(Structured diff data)
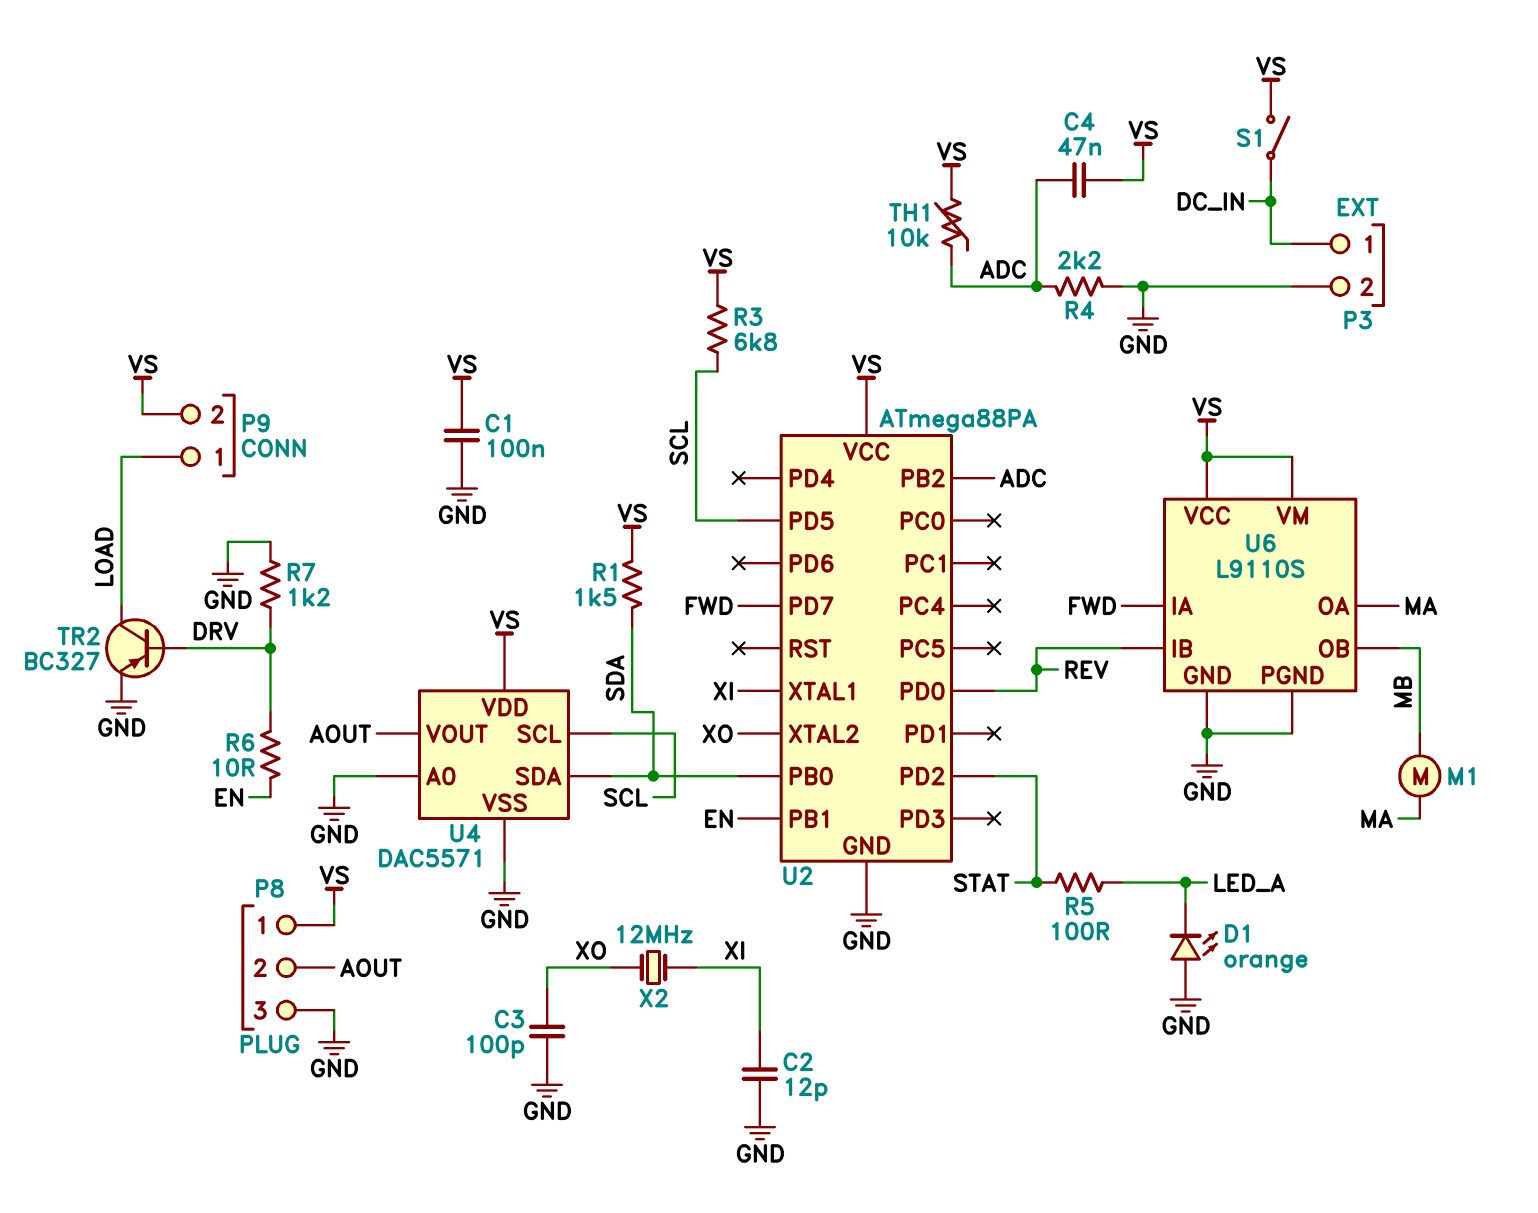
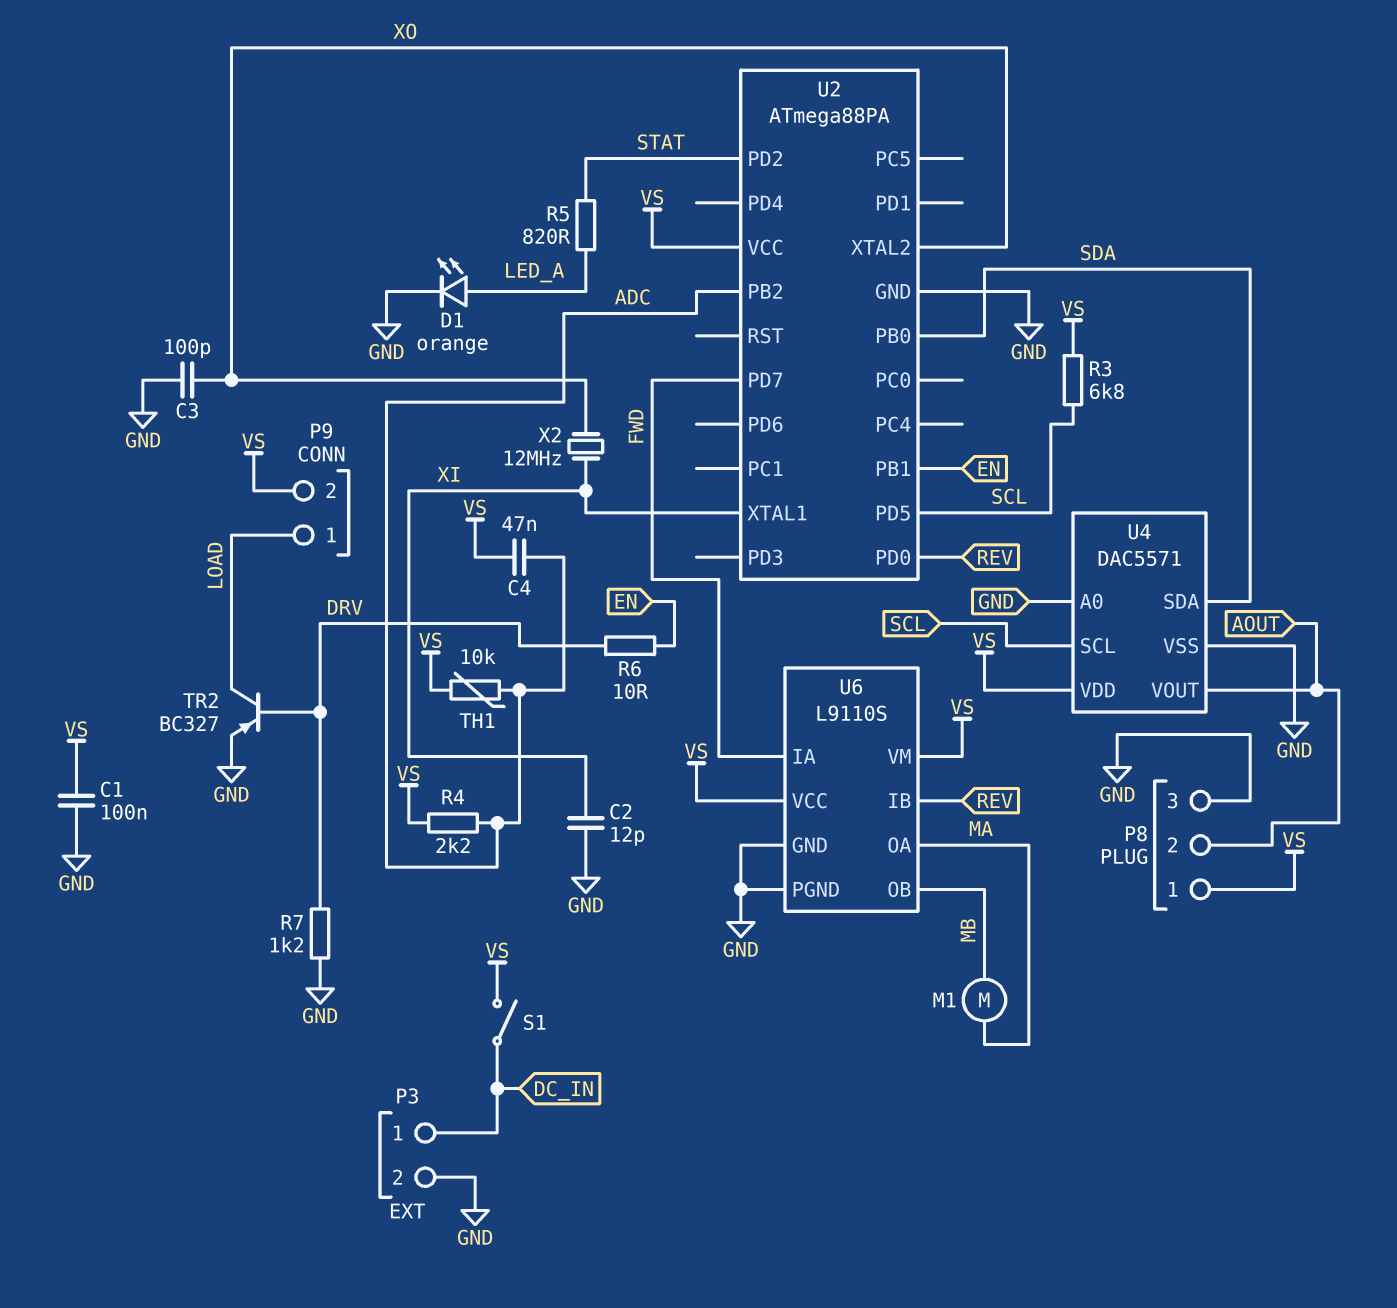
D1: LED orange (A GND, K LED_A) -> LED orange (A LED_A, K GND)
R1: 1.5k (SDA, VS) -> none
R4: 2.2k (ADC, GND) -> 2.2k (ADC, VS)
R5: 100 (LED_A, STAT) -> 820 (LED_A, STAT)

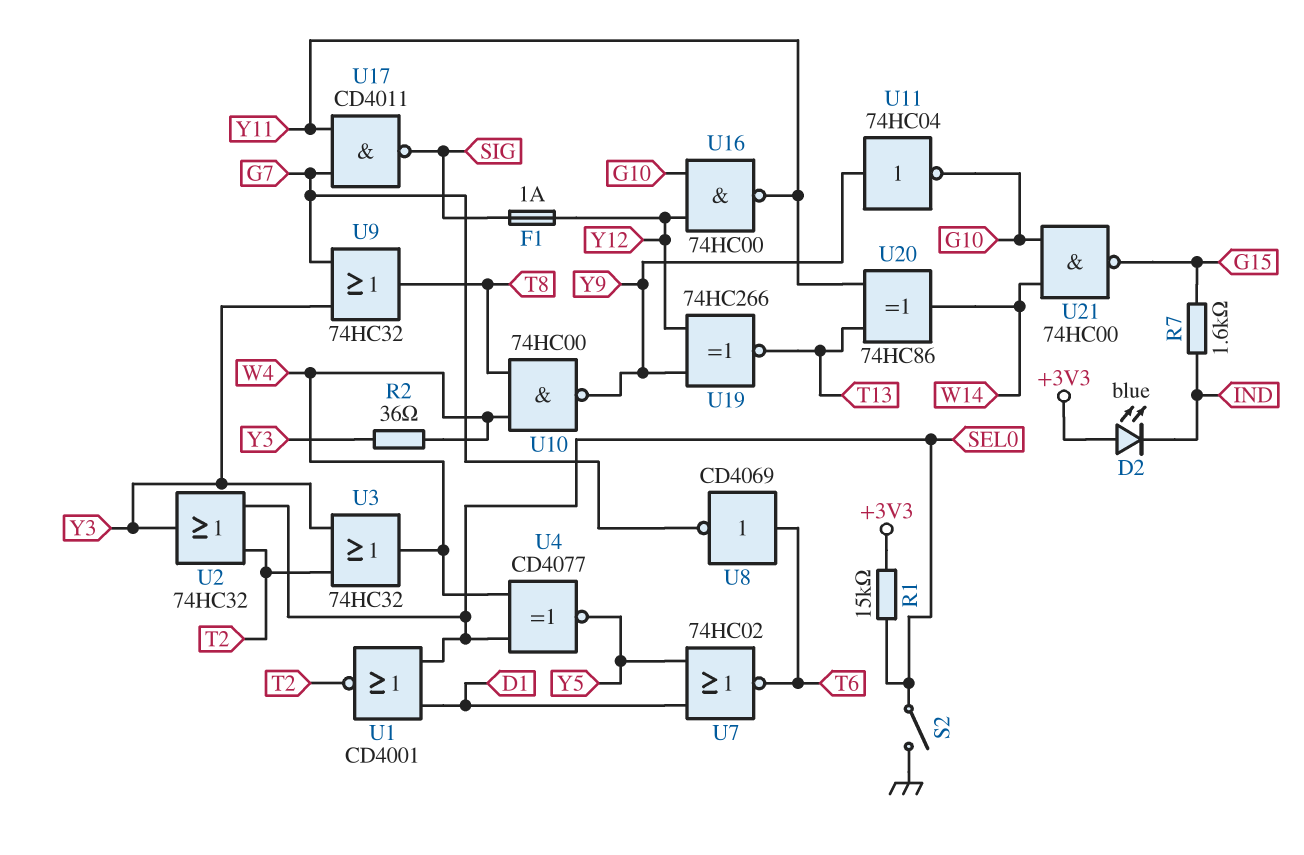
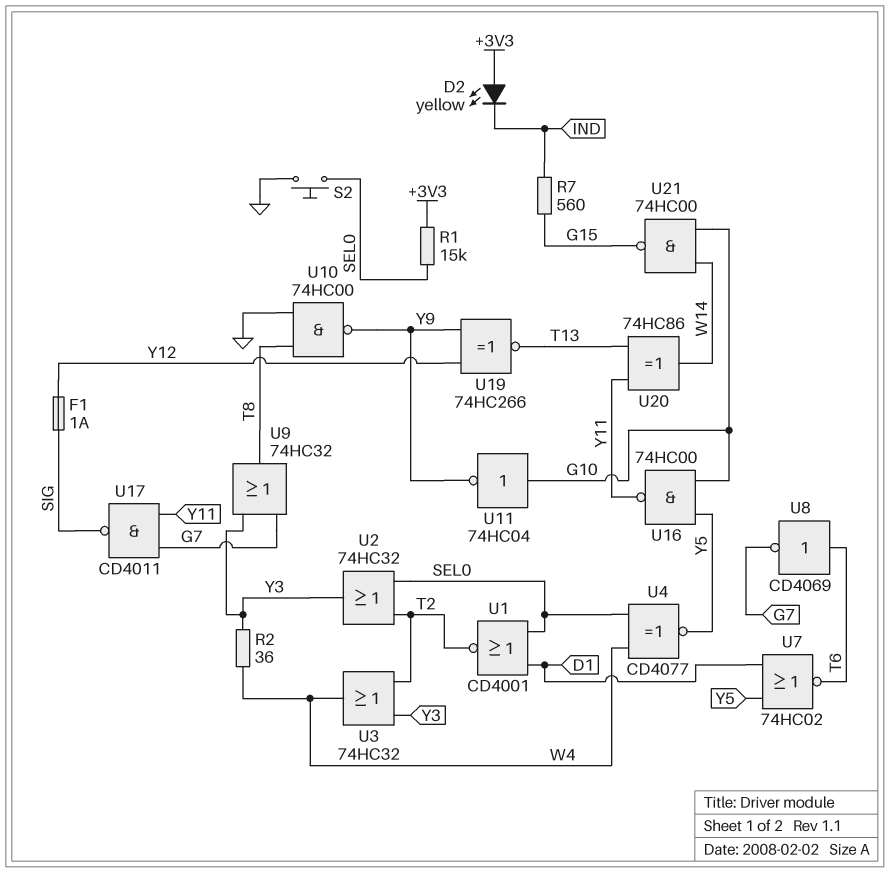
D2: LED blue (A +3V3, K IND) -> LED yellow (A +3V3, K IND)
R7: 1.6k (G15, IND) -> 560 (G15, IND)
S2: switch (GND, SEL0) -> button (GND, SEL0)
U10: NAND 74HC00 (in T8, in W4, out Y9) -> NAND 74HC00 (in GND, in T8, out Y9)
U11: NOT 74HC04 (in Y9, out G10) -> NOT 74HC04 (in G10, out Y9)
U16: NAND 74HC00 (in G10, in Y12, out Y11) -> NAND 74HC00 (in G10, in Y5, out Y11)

● Work order:
All of the records above are to be copied exactly, minus the pictures.

● Solution below:
D1: LED orange (A GND, K LED_A) -> LED orange (A LED_A, K GND)
R1: 1.5k (SDA, VS) -> none
R4: 2.2k (ADC, GND) -> 2.2k (ADC, VS)
R5: 100 (LED_A, STAT) -> 820 (LED_A, STAT)

D2: LED blue (A +3V3, K IND) -> LED yellow (A +3V3, K IND)
R7: 1.6k (G15, IND) -> 560 (G15, IND)
S2: switch (GND, SEL0) -> button (GND, SEL0)
U10: NAND 74HC00 (in T8, in W4, out Y9) -> NAND 74HC00 (in GND, in T8, out Y9)
U11: NOT 74HC04 (in Y9, out G10) -> NOT 74HC04 (in G10, out Y9)
U16: NAND 74HC00 (in G10, in Y12, out Y11) -> NAND 74HC00 (in G10, in Y5, out Y11)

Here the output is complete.